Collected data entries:
****************

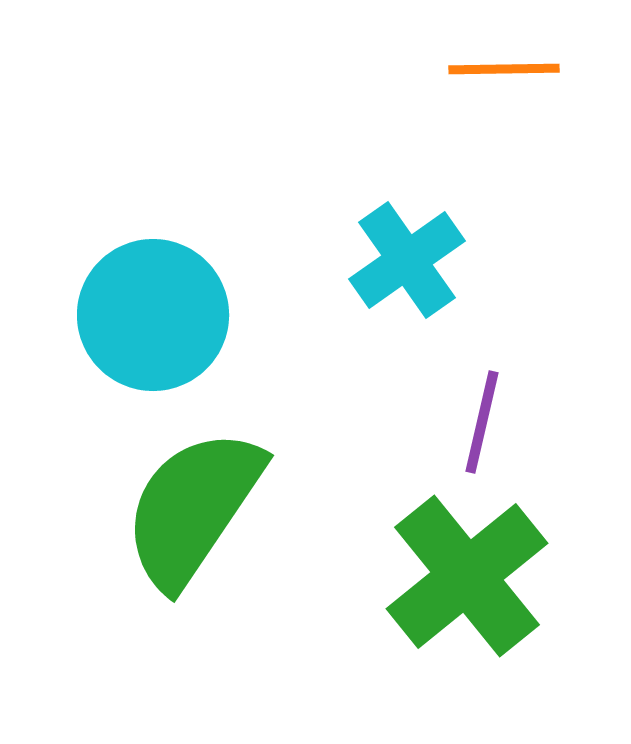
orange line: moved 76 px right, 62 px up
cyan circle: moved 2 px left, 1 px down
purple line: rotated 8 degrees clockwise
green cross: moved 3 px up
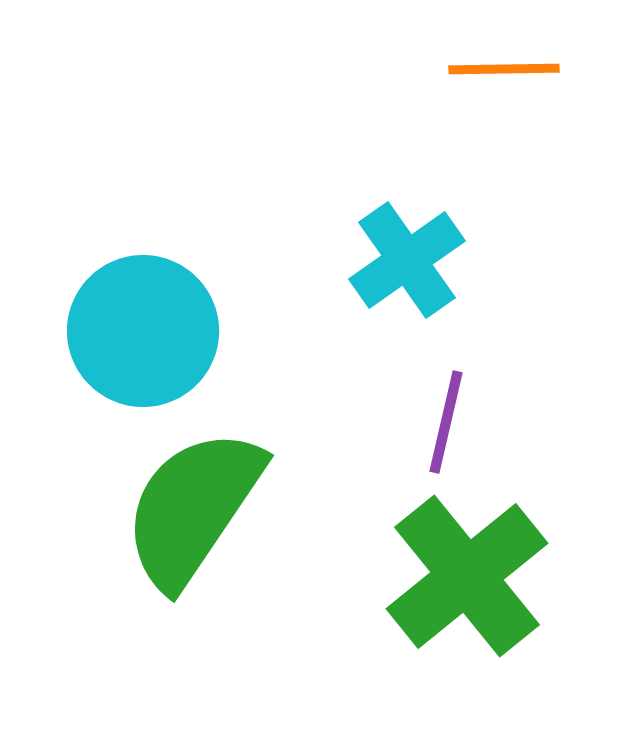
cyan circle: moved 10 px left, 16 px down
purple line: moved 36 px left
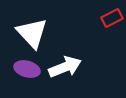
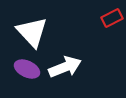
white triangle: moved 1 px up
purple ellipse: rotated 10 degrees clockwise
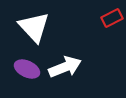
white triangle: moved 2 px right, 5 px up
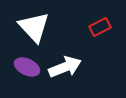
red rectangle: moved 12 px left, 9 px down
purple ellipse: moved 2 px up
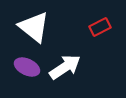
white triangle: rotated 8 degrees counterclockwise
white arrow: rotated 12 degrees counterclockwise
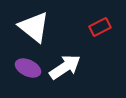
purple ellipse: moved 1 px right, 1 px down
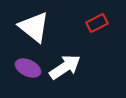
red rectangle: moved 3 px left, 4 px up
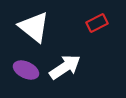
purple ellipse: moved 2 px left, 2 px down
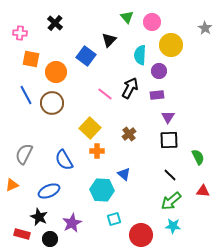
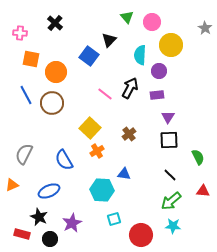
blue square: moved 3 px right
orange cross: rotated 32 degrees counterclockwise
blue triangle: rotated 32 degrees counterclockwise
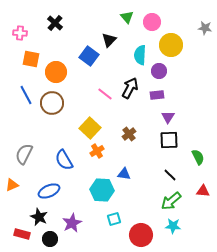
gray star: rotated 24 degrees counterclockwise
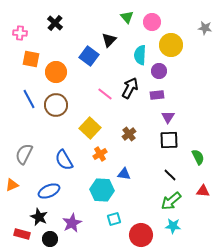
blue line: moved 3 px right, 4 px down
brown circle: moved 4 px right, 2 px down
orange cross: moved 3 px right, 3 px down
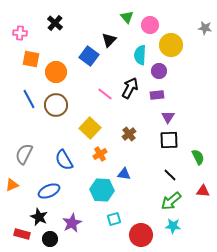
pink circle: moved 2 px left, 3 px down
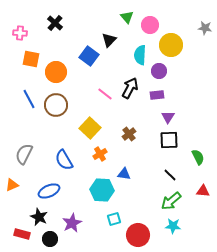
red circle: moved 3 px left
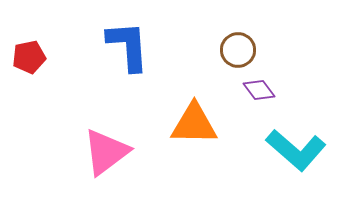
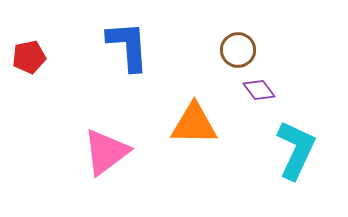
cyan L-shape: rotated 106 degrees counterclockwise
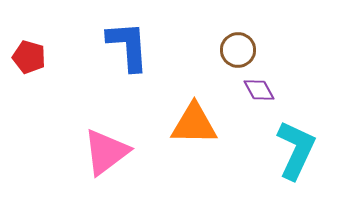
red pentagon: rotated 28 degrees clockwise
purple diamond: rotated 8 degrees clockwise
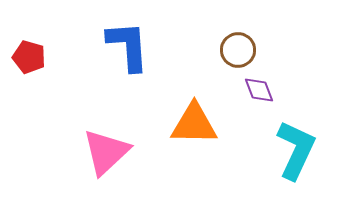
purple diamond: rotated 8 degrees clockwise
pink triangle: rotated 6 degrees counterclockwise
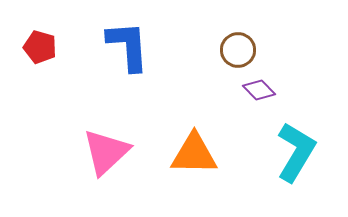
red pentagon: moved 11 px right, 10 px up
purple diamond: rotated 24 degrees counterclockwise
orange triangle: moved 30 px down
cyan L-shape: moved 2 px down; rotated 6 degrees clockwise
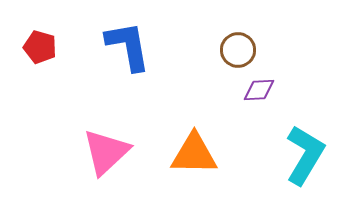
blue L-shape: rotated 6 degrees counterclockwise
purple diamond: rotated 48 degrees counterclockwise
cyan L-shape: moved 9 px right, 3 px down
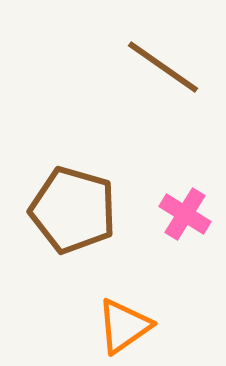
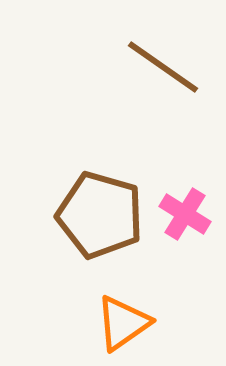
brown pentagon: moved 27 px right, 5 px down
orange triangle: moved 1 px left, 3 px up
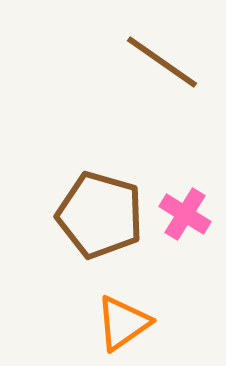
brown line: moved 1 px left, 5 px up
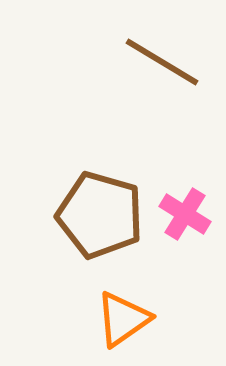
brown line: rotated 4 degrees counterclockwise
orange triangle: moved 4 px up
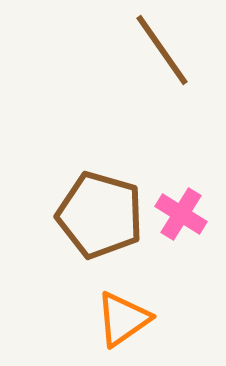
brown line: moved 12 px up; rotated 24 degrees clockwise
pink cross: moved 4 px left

****************

Write out the lines in the records from the line with "white triangle: moved 2 px right, 5 px up" to the line with "gray star: rotated", both included, keeping each line the same. Leave the pictures out.

→ **Solution**
white triangle: moved 2 px right, 5 px up
red rectangle: moved 12 px left, 9 px down
purple ellipse: moved 2 px up
white triangle: rotated 8 degrees counterclockwise
white arrow: rotated 12 degrees counterclockwise
purple ellipse: moved 1 px right, 1 px down
red rectangle: moved 3 px left, 4 px up
purple ellipse: moved 2 px left, 2 px down
blue square: moved 3 px right
orange cross: rotated 32 degrees counterclockwise
blue triangle: rotated 32 degrees counterclockwise
gray star: rotated 24 degrees counterclockwise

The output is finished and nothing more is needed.